▶ _Your assignment_
Whenever "lime" occurs in a line of the material, list that line.

▶ _Supplied records_
□ □ □

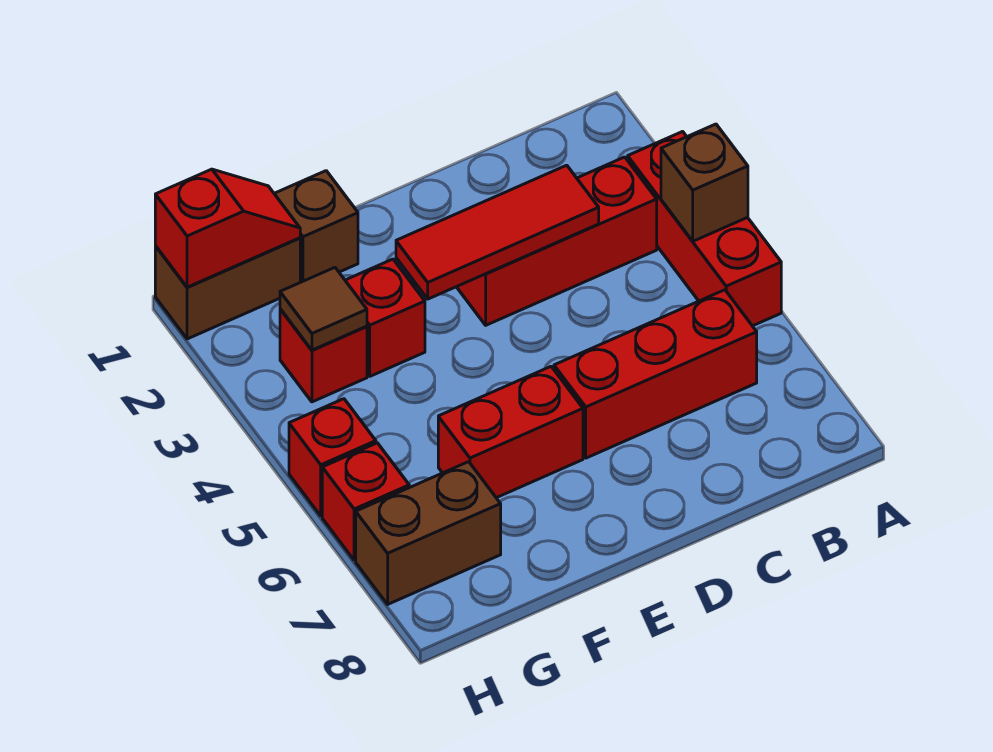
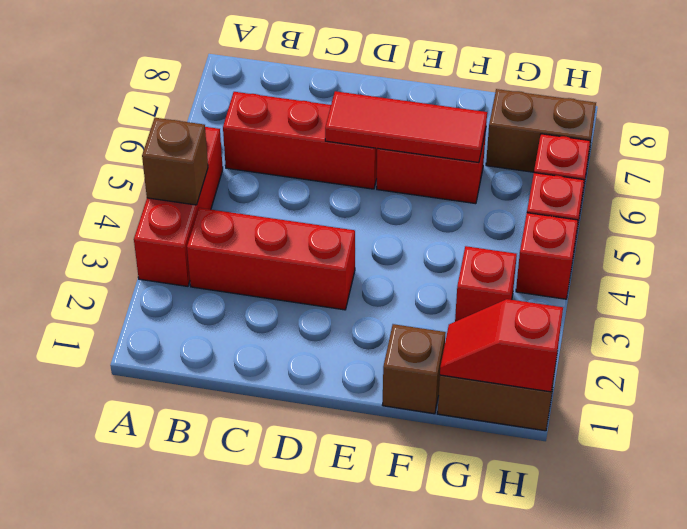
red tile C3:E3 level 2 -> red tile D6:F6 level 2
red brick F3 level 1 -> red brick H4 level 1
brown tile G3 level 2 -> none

□ □ □

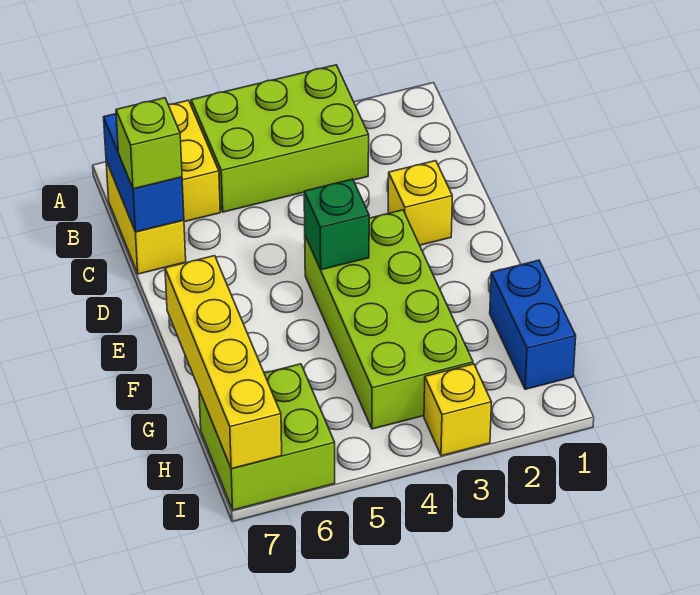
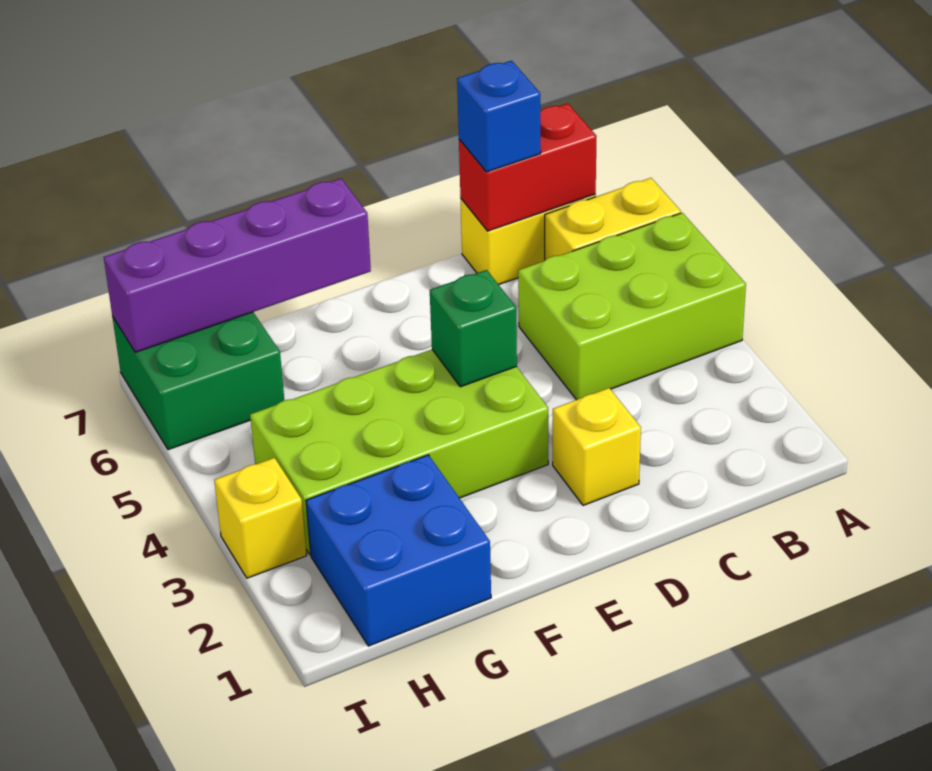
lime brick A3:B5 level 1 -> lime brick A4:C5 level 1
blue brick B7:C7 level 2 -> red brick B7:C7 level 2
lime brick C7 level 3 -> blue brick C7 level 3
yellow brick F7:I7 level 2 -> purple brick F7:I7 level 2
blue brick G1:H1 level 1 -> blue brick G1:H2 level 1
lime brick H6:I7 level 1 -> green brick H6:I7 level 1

□ □ □

▶ _Output for this task_
lime brick A3:B5 level 1 -> lime brick A4:C5 level 1
lime brick C7 level 3 -> blue brick C7 level 3
lime brick H6:I7 level 1 -> green brick H6:I7 level 1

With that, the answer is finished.